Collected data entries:

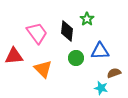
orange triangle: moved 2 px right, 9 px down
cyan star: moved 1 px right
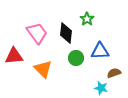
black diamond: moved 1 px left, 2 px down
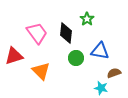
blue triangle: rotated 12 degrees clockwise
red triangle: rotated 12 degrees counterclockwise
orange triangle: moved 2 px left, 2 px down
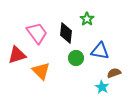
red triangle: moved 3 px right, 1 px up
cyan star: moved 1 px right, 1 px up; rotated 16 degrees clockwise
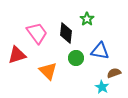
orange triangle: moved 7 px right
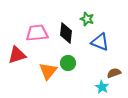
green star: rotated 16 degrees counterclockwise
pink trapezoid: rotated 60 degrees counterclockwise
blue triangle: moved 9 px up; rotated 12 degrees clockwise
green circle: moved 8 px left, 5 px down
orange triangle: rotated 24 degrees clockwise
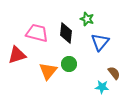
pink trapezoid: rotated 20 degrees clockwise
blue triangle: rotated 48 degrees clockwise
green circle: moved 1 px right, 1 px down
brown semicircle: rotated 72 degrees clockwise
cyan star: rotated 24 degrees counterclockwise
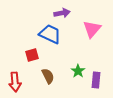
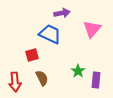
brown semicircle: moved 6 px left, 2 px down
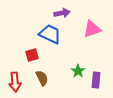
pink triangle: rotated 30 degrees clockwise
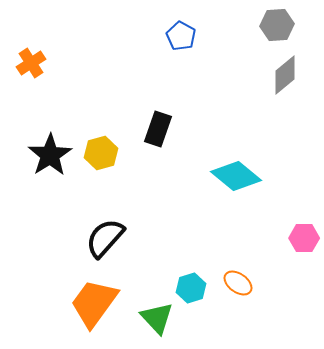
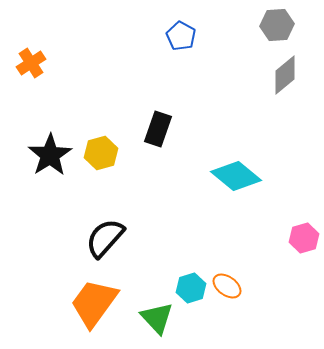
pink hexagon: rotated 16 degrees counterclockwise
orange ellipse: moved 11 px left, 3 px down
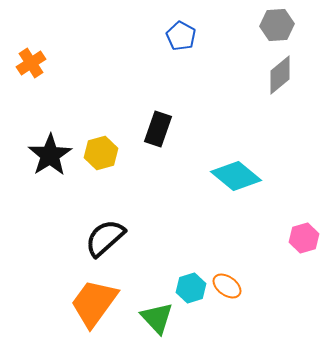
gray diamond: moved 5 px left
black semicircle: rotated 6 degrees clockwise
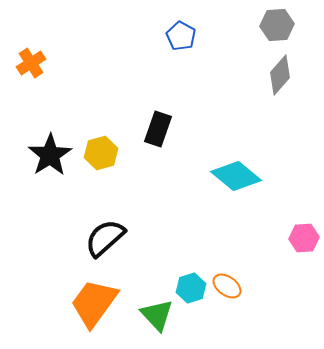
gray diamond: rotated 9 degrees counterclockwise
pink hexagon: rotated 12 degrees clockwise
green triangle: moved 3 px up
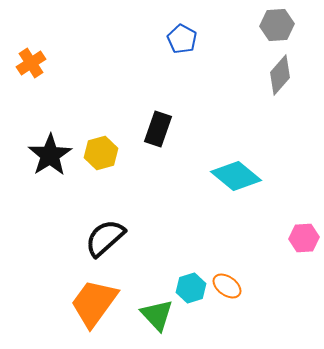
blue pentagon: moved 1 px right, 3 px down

Task details
Pick out every line in the rows above that contains the word "blue" and copy each such line in full.

Response to this exercise
blue triangle: rotated 12 degrees clockwise
blue triangle: moved 9 px up; rotated 12 degrees clockwise
blue triangle: rotated 48 degrees clockwise
blue pentagon: moved 1 px right, 3 px down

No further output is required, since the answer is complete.